### Exercise aim
Could you rewrite the data below with "top-left" replaced by "upper-left" and every other character left as it is?

### Records to use
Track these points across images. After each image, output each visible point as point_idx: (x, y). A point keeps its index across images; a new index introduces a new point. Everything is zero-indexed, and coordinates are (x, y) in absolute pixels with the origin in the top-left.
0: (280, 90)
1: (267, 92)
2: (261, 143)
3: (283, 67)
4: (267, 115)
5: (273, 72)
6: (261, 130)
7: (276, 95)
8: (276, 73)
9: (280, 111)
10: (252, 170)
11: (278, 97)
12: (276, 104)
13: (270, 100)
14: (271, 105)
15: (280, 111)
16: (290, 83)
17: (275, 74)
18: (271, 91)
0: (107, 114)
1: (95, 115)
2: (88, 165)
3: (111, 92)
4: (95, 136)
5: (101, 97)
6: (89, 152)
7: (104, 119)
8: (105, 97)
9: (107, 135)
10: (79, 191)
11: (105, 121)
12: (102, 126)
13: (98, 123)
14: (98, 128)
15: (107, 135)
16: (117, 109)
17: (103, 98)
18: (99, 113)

### Complete answer
Track these points across images. After each image, output each visible point as point_idx: (x, y). A point keeps its index across images; a new index introduces a new point. Everything is zero-indexed, and coordinates are (x, y) in absolute pixels with the origin in the upper-left.
0: (280, 90)
1: (267, 92)
2: (261, 143)
3: (283, 67)
4: (267, 115)
5: (273, 72)
6: (261, 130)
7: (276, 95)
8: (276, 73)
9: (280, 111)
10: (252, 170)
11: (278, 97)
12: (276, 104)
13: (270, 100)
14: (271, 105)
15: (280, 111)
16: (290, 83)
17: (275, 74)
18: (271, 91)
0: (107, 114)
1: (95, 115)
2: (88, 165)
3: (111, 92)
4: (95, 136)
5: (101, 97)
6: (89, 152)
7: (104, 119)
8: (105, 97)
9: (107, 135)
10: (79, 191)
11: (105, 121)
12: (102, 126)
13: (98, 123)
14: (98, 128)
15: (107, 135)
16: (117, 109)
17: (103, 98)
18: (99, 113)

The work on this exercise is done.